Detected change data:

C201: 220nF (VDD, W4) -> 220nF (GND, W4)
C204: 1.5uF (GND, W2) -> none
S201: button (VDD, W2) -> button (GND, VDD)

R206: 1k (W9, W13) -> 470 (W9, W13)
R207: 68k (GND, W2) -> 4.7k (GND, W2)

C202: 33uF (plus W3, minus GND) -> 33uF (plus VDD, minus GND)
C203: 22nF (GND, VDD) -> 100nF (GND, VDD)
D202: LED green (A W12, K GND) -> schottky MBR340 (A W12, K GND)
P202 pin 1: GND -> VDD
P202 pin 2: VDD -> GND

What the task asks: The entries above hold a line with "S201: button (VDD, W2) -> button (GND, VDD)" and a later line with "P202 pin 1: GND -> VDD". Write out exactly those lines and all lines between, nothing more.

Written answer:
S201: button (VDD, W2) -> button (GND, VDD)

R206: 1k (W9, W13) -> 470 (W9, W13)
R207: 68k (GND, W2) -> 4.7k (GND, W2)

C202: 33uF (plus W3, minus GND) -> 33uF (plus VDD, minus GND)
C203: 22nF (GND, VDD) -> 100nF (GND, VDD)
D202: LED green (A W12, K GND) -> schottky MBR340 (A W12, K GND)
P202 pin 1: GND -> VDD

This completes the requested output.